## Extracted entries

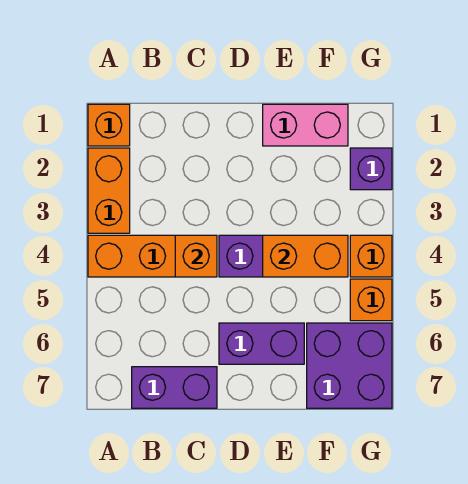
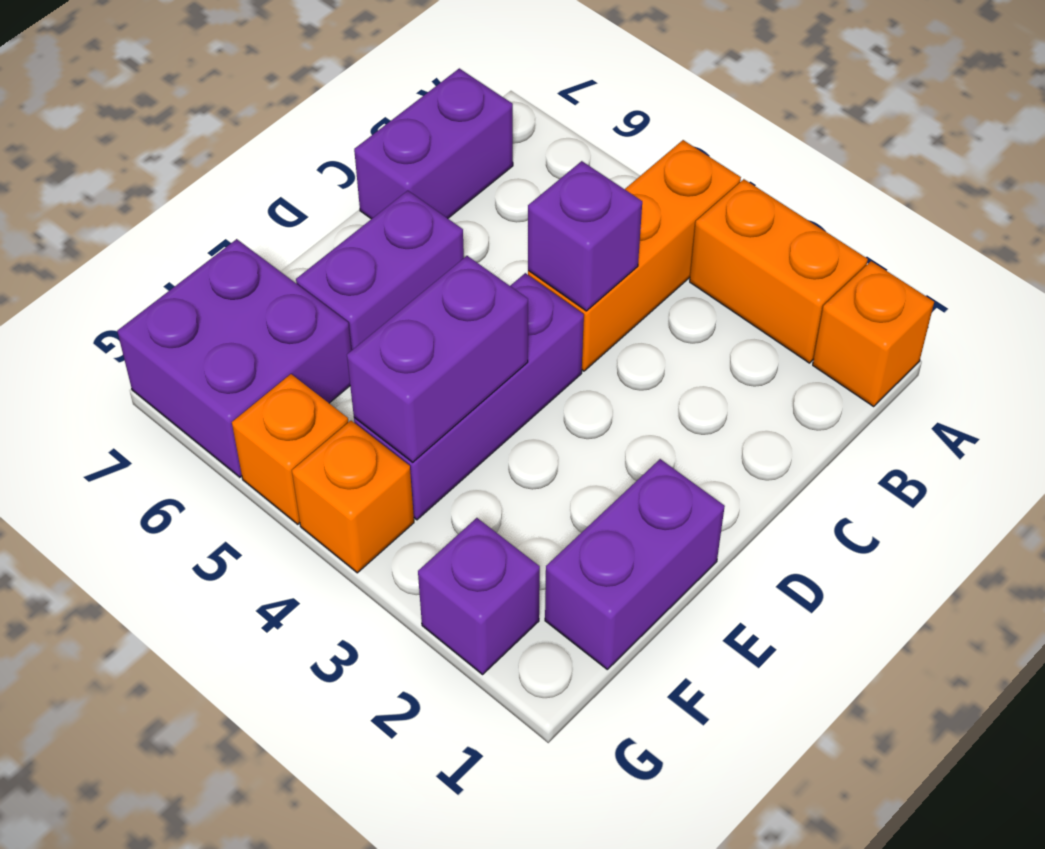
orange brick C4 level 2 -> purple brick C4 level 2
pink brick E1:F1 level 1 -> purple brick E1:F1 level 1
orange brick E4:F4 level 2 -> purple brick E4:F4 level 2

* * *

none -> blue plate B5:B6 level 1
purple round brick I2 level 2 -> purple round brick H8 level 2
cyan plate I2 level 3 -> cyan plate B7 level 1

==

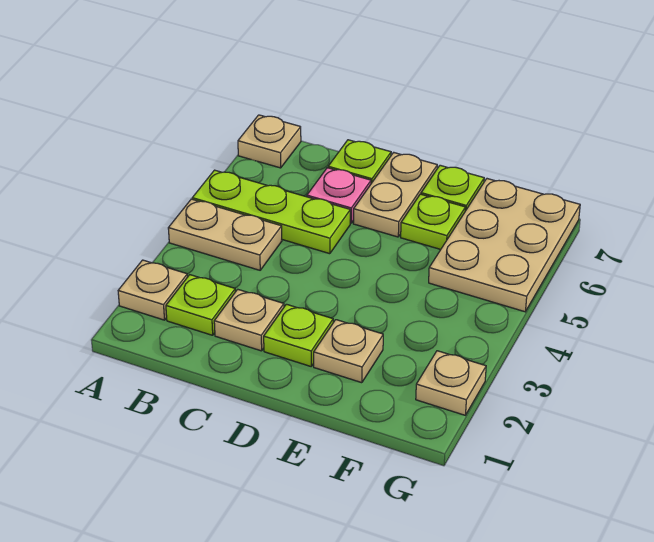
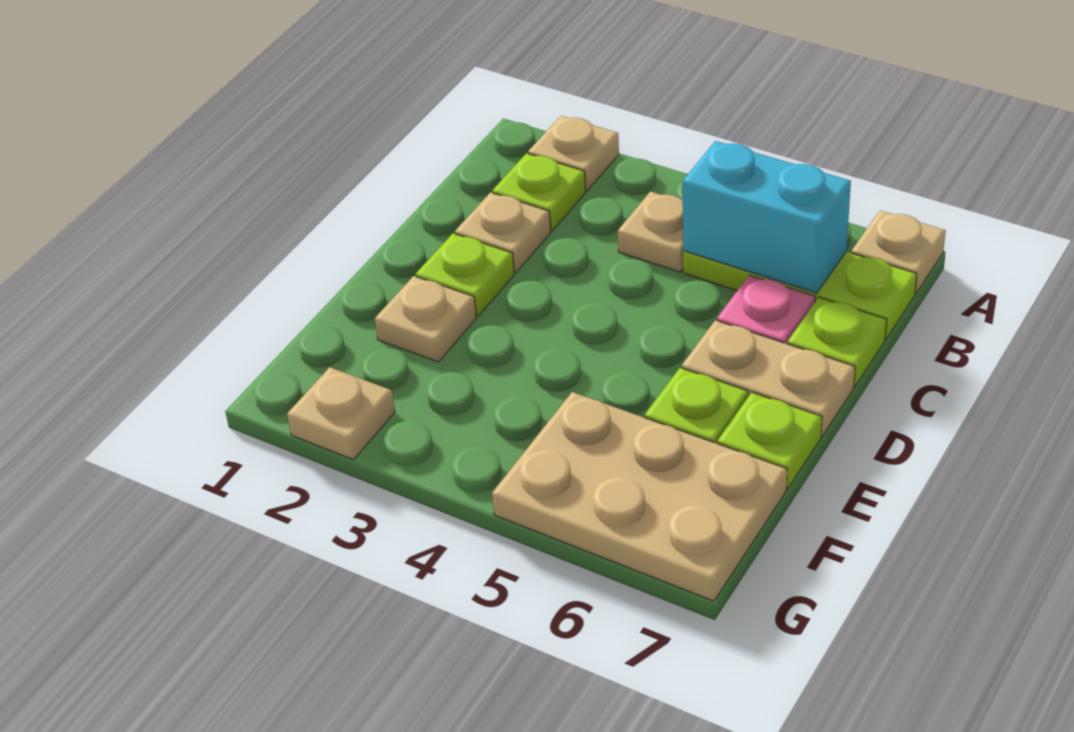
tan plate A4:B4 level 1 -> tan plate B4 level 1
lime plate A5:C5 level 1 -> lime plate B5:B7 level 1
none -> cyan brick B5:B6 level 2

## About this exercise
Above are the lines; repeat exactly the ones from the line containing "orange brick C4" down to the line containing "orange brick E4:F4", both inclusive.

## Reply to the task
orange brick C4 level 2 -> purple brick C4 level 2
pink brick E1:F1 level 1 -> purple brick E1:F1 level 1
orange brick E4:F4 level 2 -> purple brick E4:F4 level 2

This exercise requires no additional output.